Exercise details. Bring together copies of the lines in the data below that contain the word "fork".

########

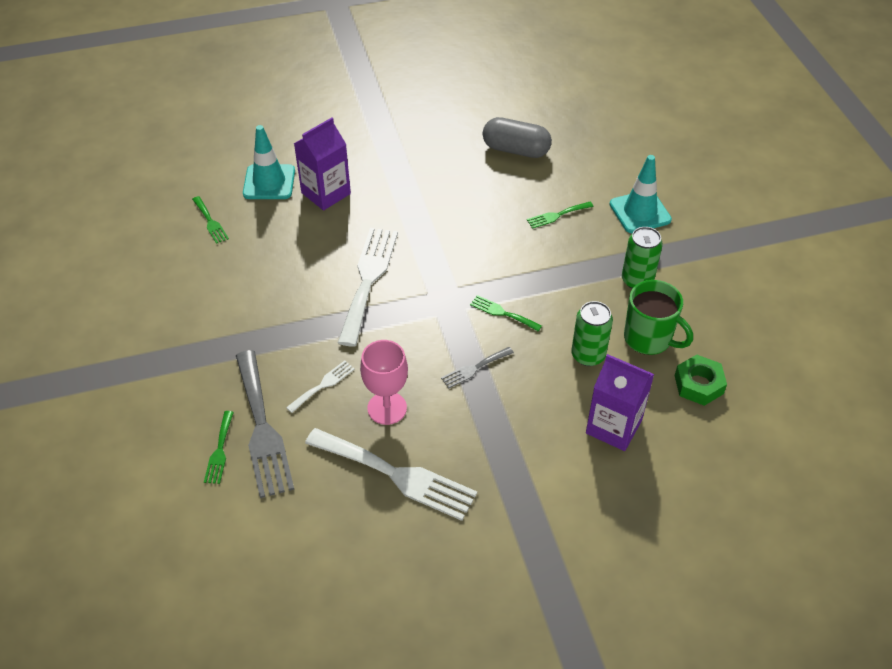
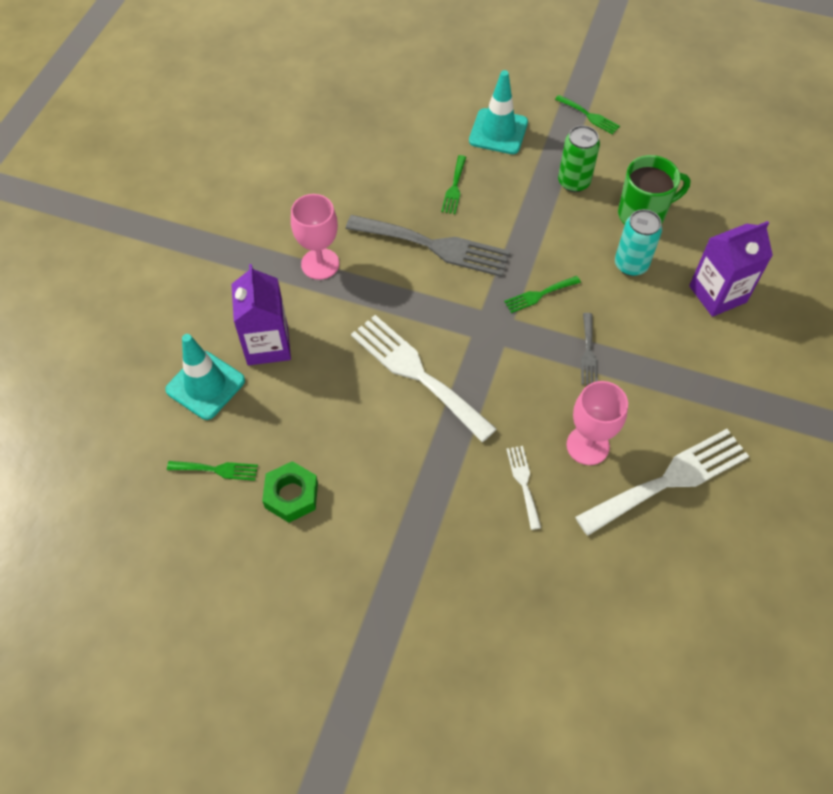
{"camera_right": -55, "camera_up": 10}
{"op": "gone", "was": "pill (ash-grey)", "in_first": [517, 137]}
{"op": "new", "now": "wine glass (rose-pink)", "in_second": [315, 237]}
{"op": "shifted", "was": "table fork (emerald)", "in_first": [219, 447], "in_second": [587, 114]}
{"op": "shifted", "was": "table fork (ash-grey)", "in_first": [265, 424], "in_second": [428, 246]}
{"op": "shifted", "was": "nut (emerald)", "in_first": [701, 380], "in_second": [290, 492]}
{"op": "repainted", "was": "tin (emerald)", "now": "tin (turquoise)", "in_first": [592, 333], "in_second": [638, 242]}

########

Response to this task.
{"op": "shifted", "was": "table fork (emerald)", "in_first": [219, 447], "in_second": [587, 114]}
{"op": "shifted", "was": "table fork (ash-grey)", "in_first": [265, 424], "in_second": [428, 246]}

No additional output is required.